# WHAT YOU WILL DO:
The whole of the data is to be returned without a single change.

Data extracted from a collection
· · · · ·
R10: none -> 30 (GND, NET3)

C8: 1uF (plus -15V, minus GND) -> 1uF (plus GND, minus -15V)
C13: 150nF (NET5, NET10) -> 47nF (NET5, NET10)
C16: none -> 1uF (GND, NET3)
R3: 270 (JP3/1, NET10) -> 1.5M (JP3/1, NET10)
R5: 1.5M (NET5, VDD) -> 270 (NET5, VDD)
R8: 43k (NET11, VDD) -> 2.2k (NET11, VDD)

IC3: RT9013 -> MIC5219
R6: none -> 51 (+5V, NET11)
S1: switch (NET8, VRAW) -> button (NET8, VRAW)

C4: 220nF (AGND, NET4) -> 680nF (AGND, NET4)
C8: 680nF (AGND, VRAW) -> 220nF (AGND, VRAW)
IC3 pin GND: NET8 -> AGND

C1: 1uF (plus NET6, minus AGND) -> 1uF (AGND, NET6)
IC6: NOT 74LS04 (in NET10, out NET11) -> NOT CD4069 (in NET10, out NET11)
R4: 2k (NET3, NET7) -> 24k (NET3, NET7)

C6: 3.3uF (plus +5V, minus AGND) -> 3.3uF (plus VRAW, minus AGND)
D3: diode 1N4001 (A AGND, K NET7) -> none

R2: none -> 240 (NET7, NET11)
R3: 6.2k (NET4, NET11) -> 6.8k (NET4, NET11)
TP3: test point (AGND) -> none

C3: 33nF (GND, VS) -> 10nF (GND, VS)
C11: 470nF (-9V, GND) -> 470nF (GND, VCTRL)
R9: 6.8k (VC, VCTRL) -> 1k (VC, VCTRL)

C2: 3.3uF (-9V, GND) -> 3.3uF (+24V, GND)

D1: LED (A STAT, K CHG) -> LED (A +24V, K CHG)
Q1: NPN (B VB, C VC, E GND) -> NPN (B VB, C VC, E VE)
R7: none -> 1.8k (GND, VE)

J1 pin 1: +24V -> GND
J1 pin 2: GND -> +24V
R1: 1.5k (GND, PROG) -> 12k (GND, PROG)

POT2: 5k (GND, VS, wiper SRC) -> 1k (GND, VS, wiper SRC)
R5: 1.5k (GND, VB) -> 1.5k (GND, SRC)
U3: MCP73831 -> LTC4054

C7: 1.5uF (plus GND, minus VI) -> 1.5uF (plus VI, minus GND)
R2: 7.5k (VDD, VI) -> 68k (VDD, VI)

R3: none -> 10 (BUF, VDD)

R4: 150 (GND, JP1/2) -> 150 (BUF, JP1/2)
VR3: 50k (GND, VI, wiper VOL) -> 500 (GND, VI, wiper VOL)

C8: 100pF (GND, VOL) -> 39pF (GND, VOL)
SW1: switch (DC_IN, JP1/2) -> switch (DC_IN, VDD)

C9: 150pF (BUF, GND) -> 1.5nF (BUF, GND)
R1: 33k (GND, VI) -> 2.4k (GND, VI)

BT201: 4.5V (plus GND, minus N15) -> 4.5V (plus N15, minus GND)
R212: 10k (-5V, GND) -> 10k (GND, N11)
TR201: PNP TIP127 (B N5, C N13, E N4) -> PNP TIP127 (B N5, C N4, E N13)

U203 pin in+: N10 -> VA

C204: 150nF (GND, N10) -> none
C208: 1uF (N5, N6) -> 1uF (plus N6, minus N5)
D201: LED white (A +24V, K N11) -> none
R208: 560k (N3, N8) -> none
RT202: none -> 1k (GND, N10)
· · · · ·
# TASK OUTPUT:
R10: none -> 30 (GND, NET3)

C8: 1uF (plus -15V, minus GND) -> 1uF (plus GND, minus -15V)
C13: 150nF (NET5, NET10) -> 47nF (NET5, NET10)
C16: none -> 1uF (GND, NET3)
R3: 270 (JP3/1, NET10) -> 1.5M (JP3/1, NET10)
R5: 1.5M (NET5, VDD) -> 270 (NET5, VDD)
R8: 43k (NET11, VDD) -> 2.2k (NET11, VDD)

IC3: RT9013 -> MIC5219
R6: none -> 51 (+5V, NET11)
S1: switch (NET8, VRAW) -> button (NET8, VRAW)

C4: 220nF (AGND, NET4) -> 680nF (AGND, NET4)
C8: 680nF (AGND, VRAW) -> 220nF (AGND, VRAW)
IC3 pin GND: NET8 -> AGND

C1: 1uF (plus NET6, minus AGND) -> 1uF (AGND, NET6)
IC6: NOT 74LS04 (in NET10, out NET11) -> NOT CD4069 (in NET10, out NET11)
R4: 2k (NET3, NET7) -> 24k (NET3, NET7)

C6: 3.3uF (plus +5V, minus AGND) -> 3.3uF (plus VRAW, minus AGND)
D3: diode 1N4001 (A AGND, K NET7) -> none

R2: none -> 240 (NET7, NET11)
R3: 6.2k (NET4, NET11) -> 6.8k (NET4, NET11)
TP3: test point (AGND) -> none

C3: 33nF (GND, VS) -> 10nF (GND, VS)
C11: 470nF (-9V, GND) -> 470nF (GND, VCTRL)
R9: 6.8k (VC, VCTRL) -> 1k (VC, VCTRL)

C2: 3.3uF (-9V, GND) -> 3.3uF (+24V, GND)

D1: LED (A STAT, K CHG) -> LED (A +24V, K CHG)
Q1: NPN (B VB, C VC, E GND) -> NPN (B VB, C VC, E VE)
R7: none -> 1.8k (GND, VE)

J1 pin 1: +24V -> GND
J1 pin 2: GND -> +24V
R1: 1.5k (GND, PROG) -> 12k (GND, PROG)

POT2: 5k (GND, VS, wiper SRC) -> 1k (GND, VS, wiper SRC)
R5: 1.5k (GND, VB) -> 1.5k (GND, SRC)
U3: MCP73831 -> LTC4054

C7: 1.5uF (plus GND, minus VI) -> 1.5uF (plus VI, minus GND)
R2: 7.5k (VDD, VI) -> 68k (VDD, VI)

R3: none -> 10 (BUF, VDD)

R4: 150 (GND, JP1/2) -> 150 (BUF, JP1/2)
VR3: 50k (GND, VI, wiper VOL) -> 500 (GND, VI, wiper VOL)

C8: 100pF (GND, VOL) -> 39pF (GND, VOL)
SW1: switch (DC_IN, JP1/2) -> switch (DC_IN, VDD)

C9: 150pF (BUF, GND) -> 1.5nF (BUF, GND)
R1: 33k (GND, VI) -> 2.4k (GND, VI)

BT201: 4.5V (plus GND, minus N15) -> 4.5V (plus N15, minus GND)
R212: 10k (-5V, GND) -> 10k (GND, N11)
TR201: PNP TIP127 (B N5, C N13, E N4) -> PNP TIP127 (B N5, C N4, E N13)

U203 pin in+: N10 -> VA

C204: 150nF (GND, N10) -> none
C208: 1uF (N5, N6) -> 1uF (plus N6, minus N5)
D201: LED white (A +24V, K N11) -> none
R208: 560k (N3, N8) -> none
RT202: none -> 1k (GND, N10)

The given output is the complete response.